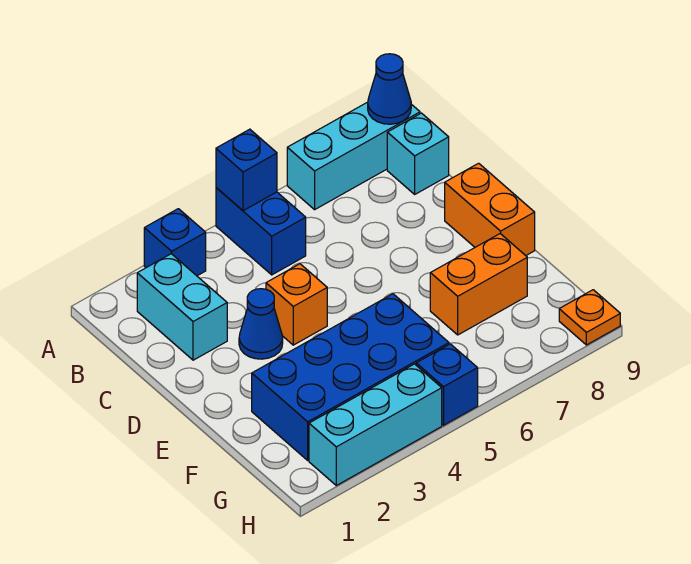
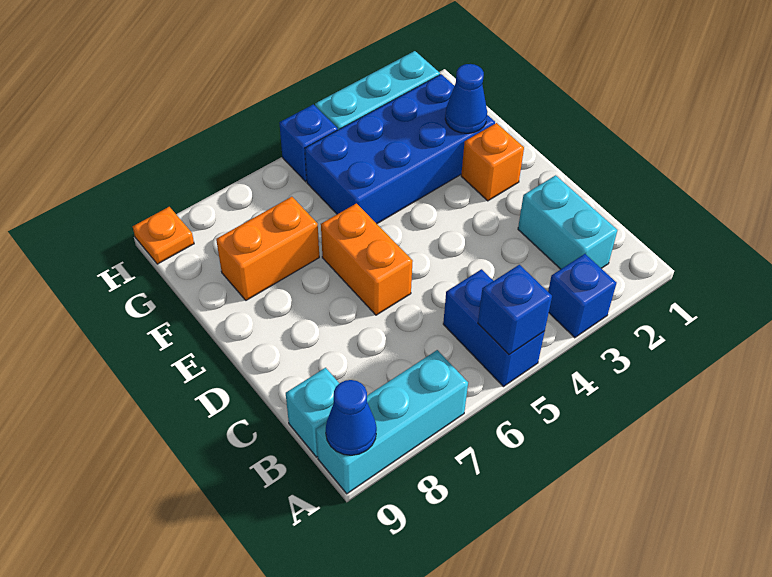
blue cone D3 level 1 -> blue cone F2 level 2
orange brick D4 level 1 -> orange brick E2 level 1
orange brick D9:E9 level 1 -> orange brick D6:E6 level 1

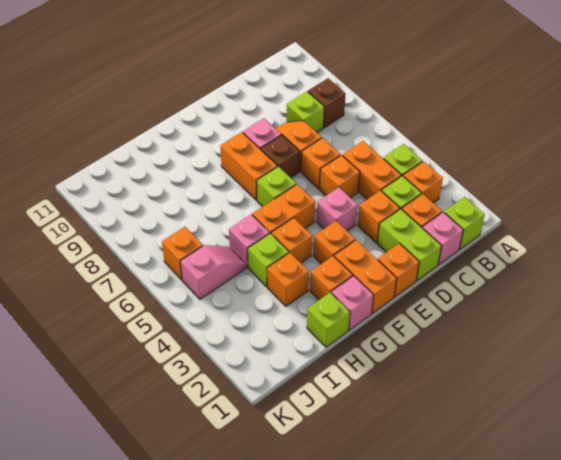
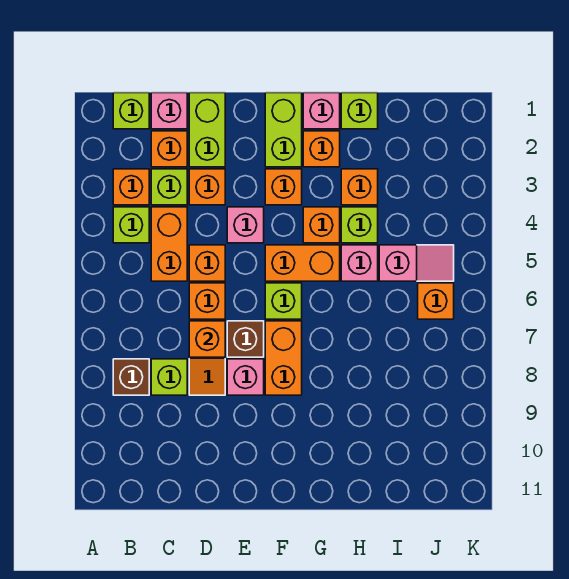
orange brick E1 level 1 -> orange brick D7 level 2
orange brick F1:F2 level 1 -> lime brick F1:F2 level 1
pink slope I5:J5 level 1 top J -> pink slope I5:J5 level 1 top I

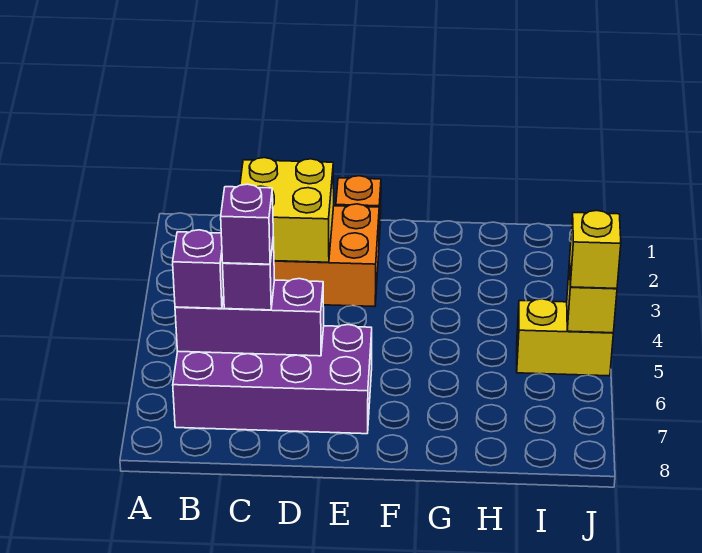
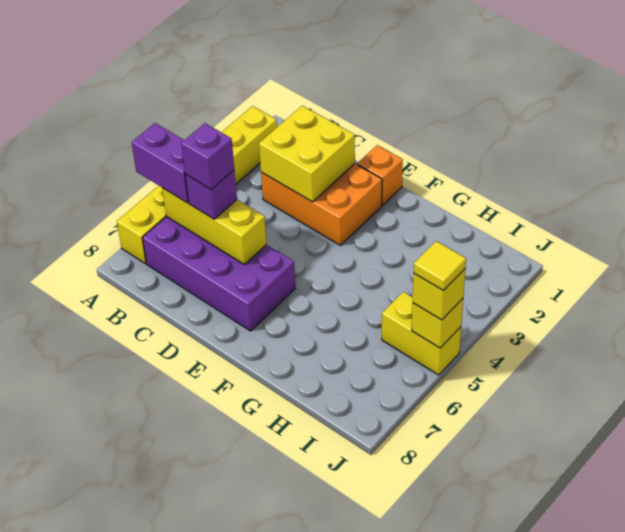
none -> yellow brick A2:A7 level 1
purple brick B6:D6 level 2 -> yellow brick B6:D6 level 2
purple brick B6 level 3 -> purple brick A6:B6 level 3
none -> yellow tile J5 level 4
-------------------------
What to work on:
All of the data above is to be repeated exactly, with the pictures left out.

Result of this exercise:
blue cone D3 level 1 -> blue cone F2 level 2
orange brick D4 level 1 -> orange brick E2 level 1
orange brick D9:E9 level 1 -> orange brick D6:E6 level 1

orange brick E1 level 1 -> orange brick D7 level 2
orange brick F1:F2 level 1 -> lime brick F1:F2 level 1
pink slope I5:J5 level 1 top J -> pink slope I5:J5 level 1 top I

none -> yellow brick A2:A7 level 1
purple brick B6:D6 level 2 -> yellow brick B6:D6 level 2
purple brick B6 level 3 -> purple brick A6:B6 level 3
none -> yellow tile J5 level 4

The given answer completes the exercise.